*** SUPPLIED MATERIAL Section Begins ***

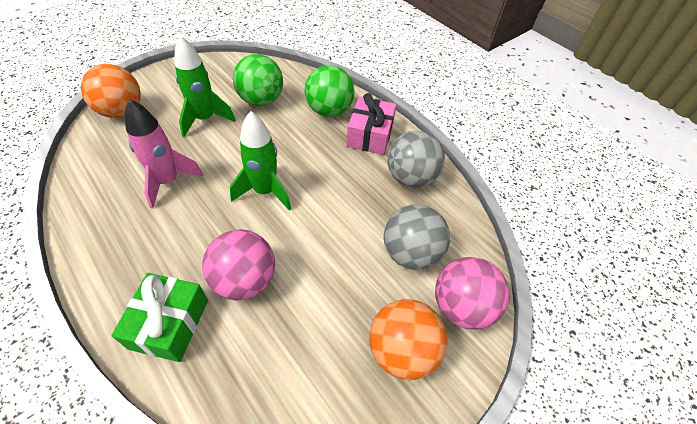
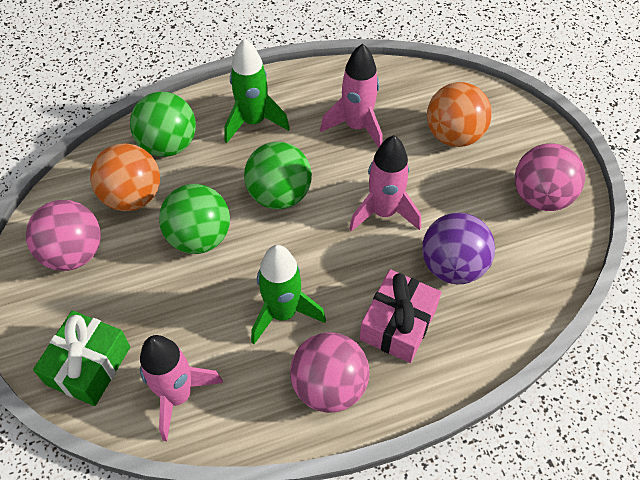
green ball: 2 -> 3
grey ball: 2 -> 0
pink ball: 2 -> 3
pink rocket: 1 -> 3
purple ball: 0 -> 1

*** SUPPLIED MATERIAL Section Ends ***

*PROBLEM*.
Could you restate every record above word for word, dropping the pictures?

*PROBLEM SOLUTION*.
green ball: 2 -> 3
grey ball: 2 -> 0
pink ball: 2 -> 3
pink rocket: 1 -> 3
purple ball: 0 -> 1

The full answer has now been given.